**Action item**
From the first entry to the last, copy everything exactly except the pictures.

**Data for this task**

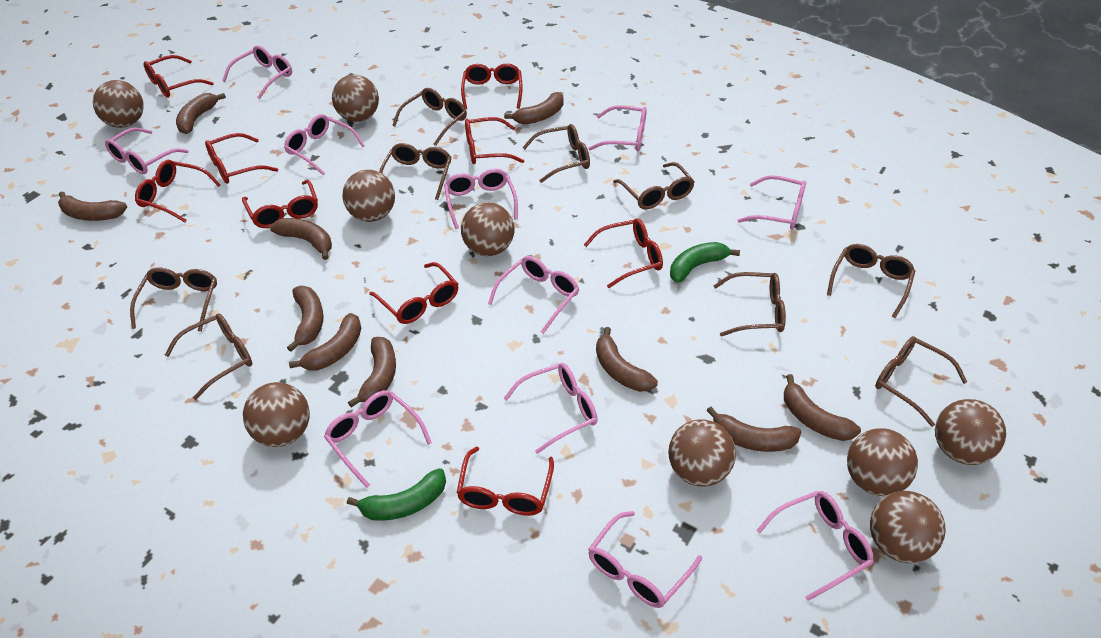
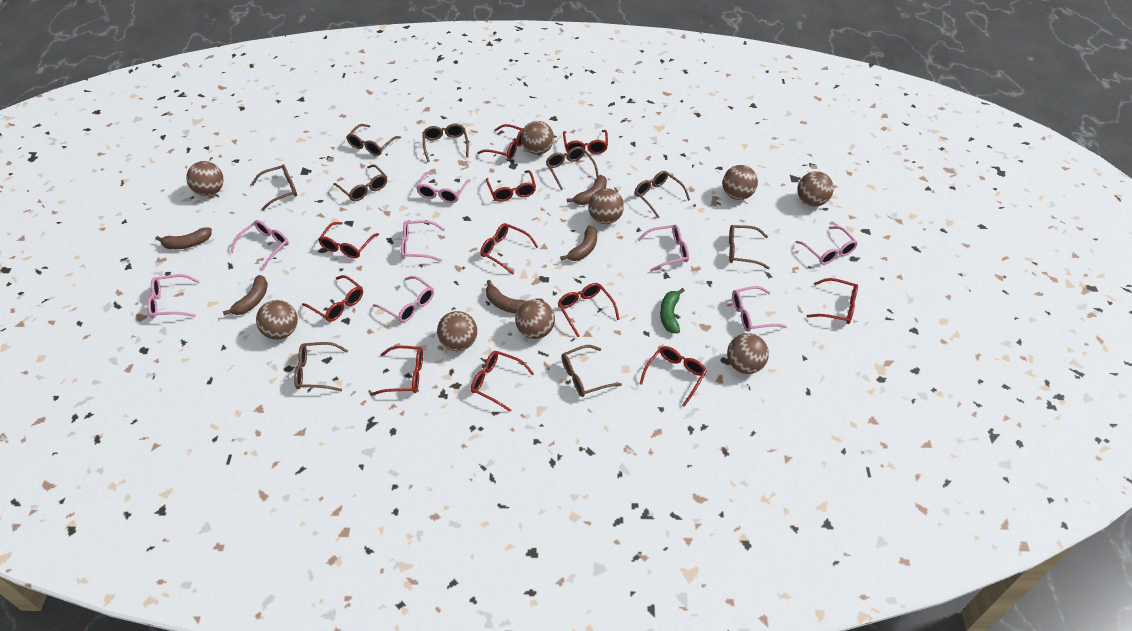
brown banana: 10 -> 5
green banana: 2 -> 1
pink glasses: 11 -> 8
red glasses: 9 -> 11

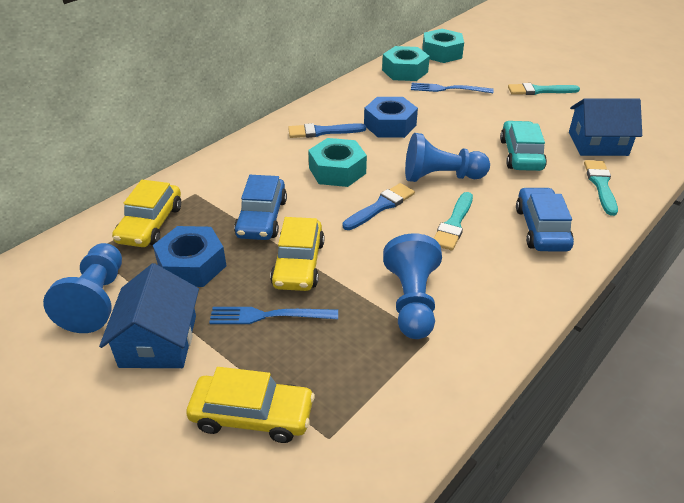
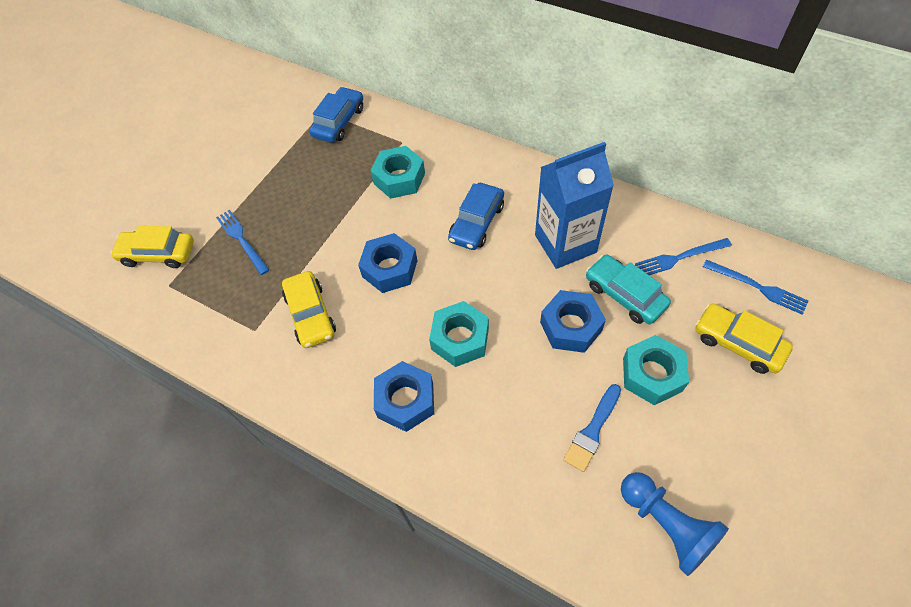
blue brush: 2 -> 1
blue carton: 0 -> 1
blue fork: 2 -> 3
blue house: 2 -> 0
blue nut: 2 -> 3
blue pawn: 3 -> 1
turquoise brush: 3 -> 0

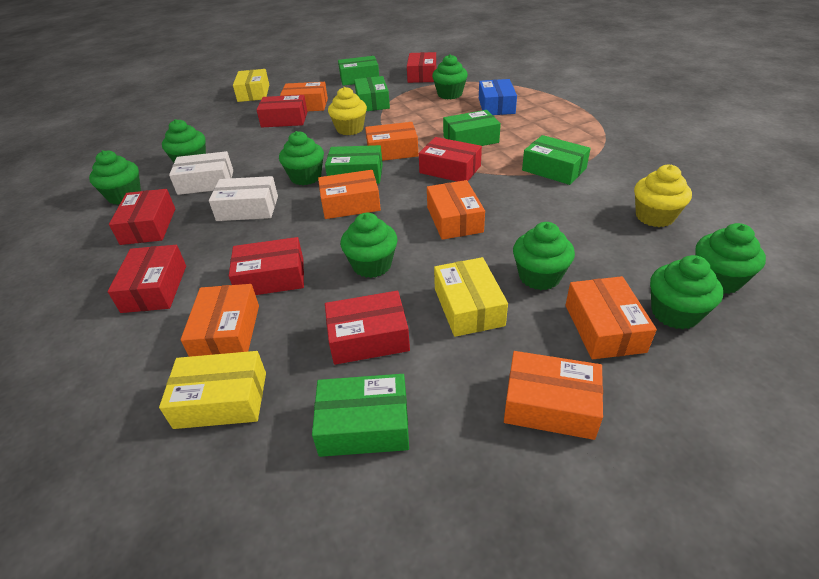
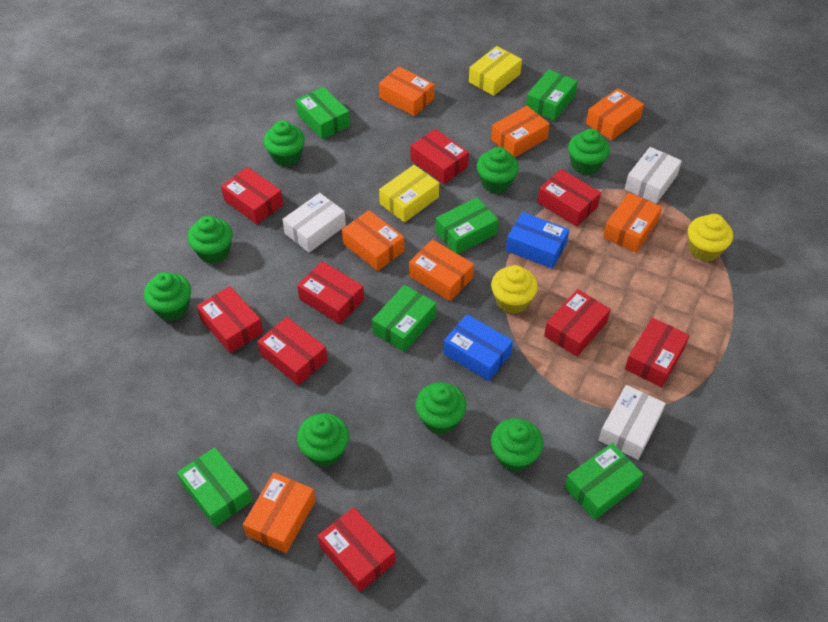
blue box: 1 -> 2
red box: 7 -> 9
white box: 2 -> 3
yellow box: 3 -> 2

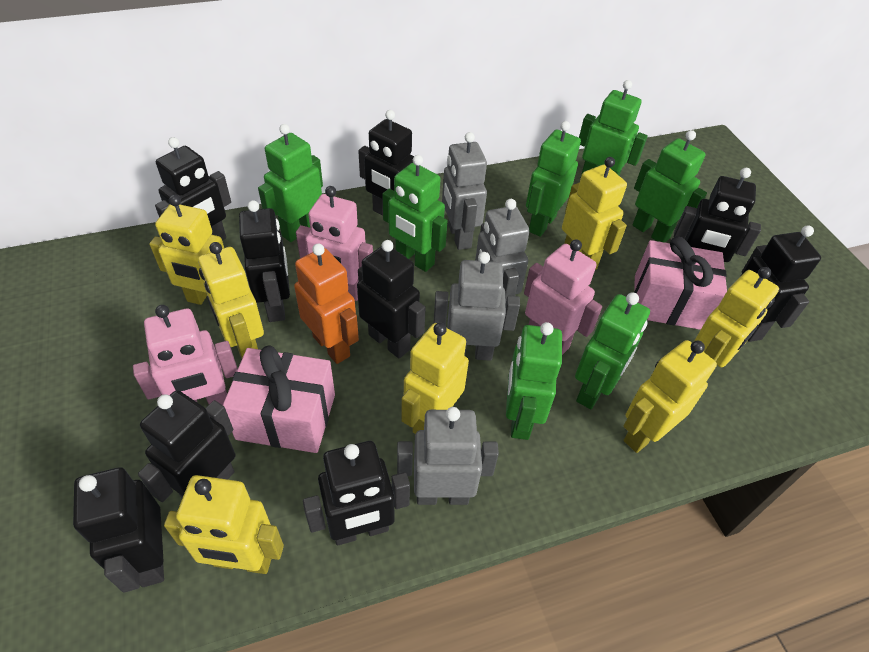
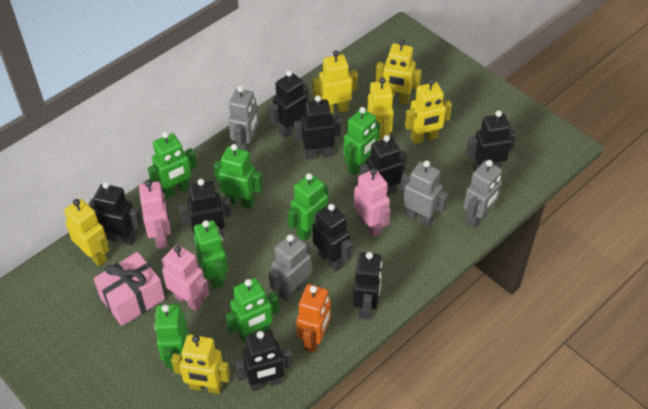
pink gift: 2 -> 1
yellow robot: 7 -> 6

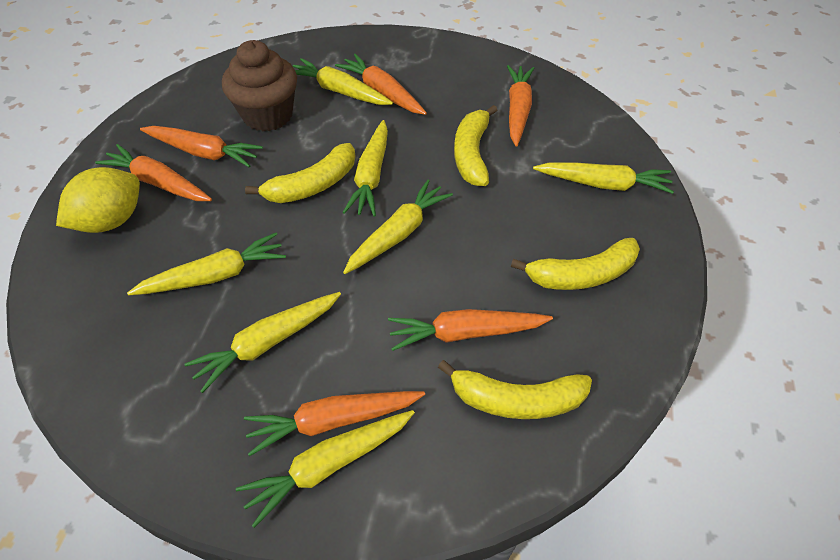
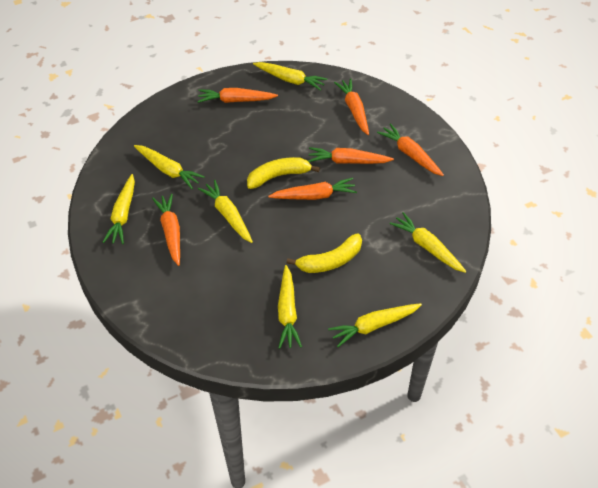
brown cupcake: 1 -> 0
yellow banana: 4 -> 2
yellow lemon: 1 -> 0

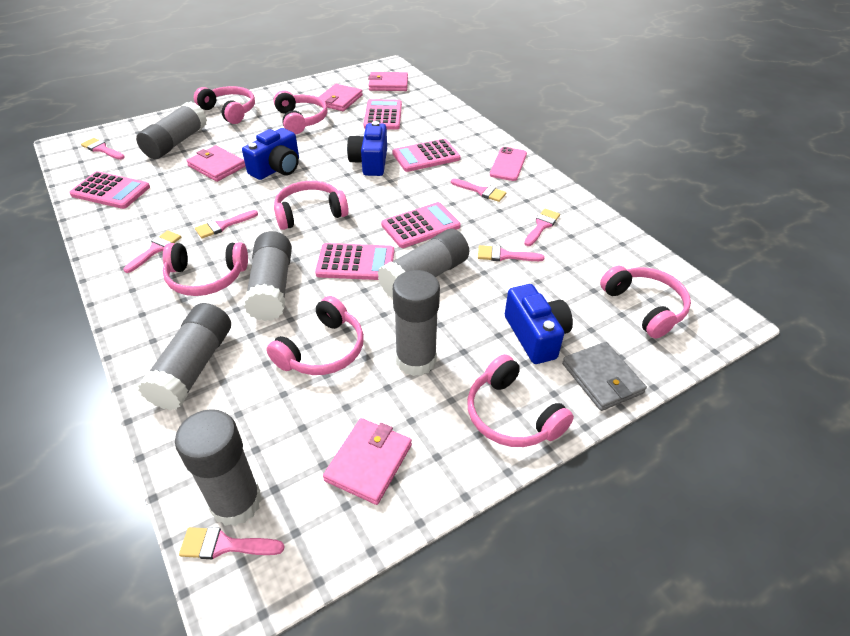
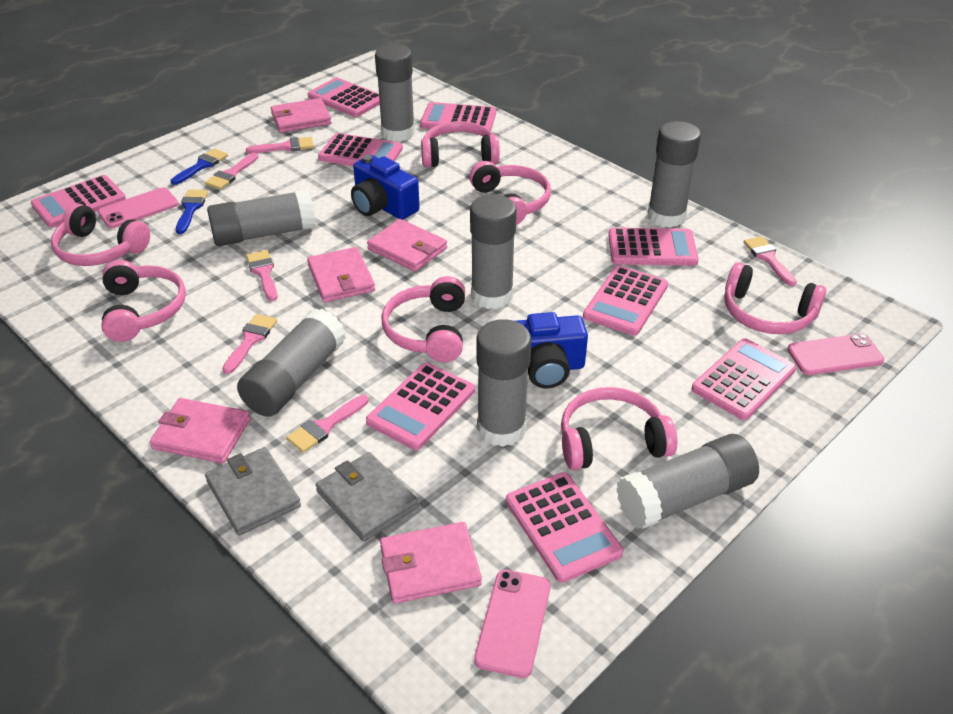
blue brush: 0 -> 2
blue camera: 3 -> 2
grey glue stick: 6 -> 7
grey wallet: 1 -> 2
pink brush: 7 -> 6
pink calculator: 5 -> 9
pink phone: 1 -> 3
pink wallet: 4 -> 5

**Task output**
brown banana: 10 -> 5
green banana: 2 -> 1
pink glasses: 11 -> 8
red glasses: 9 -> 11

blue brush: 2 -> 1
blue carton: 0 -> 1
blue fork: 2 -> 3
blue house: 2 -> 0
blue nut: 2 -> 3
blue pawn: 3 -> 1
turquoise brush: 3 -> 0

blue box: 1 -> 2
red box: 7 -> 9
white box: 2 -> 3
yellow box: 3 -> 2

pink gift: 2 -> 1
yellow robot: 7 -> 6

brown cupcake: 1 -> 0
yellow banana: 4 -> 2
yellow lemon: 1 -> 0

blue brush: 0 -> 2
blue camera: 3 -> 2
grey glue stick: 6 -> 7
grey wallet: 1 -> 2
pink brush: 7 -> 6
pink calculator: 5 -> 9
pink phone: 1 -> 3
pink wallet: 4 -> 5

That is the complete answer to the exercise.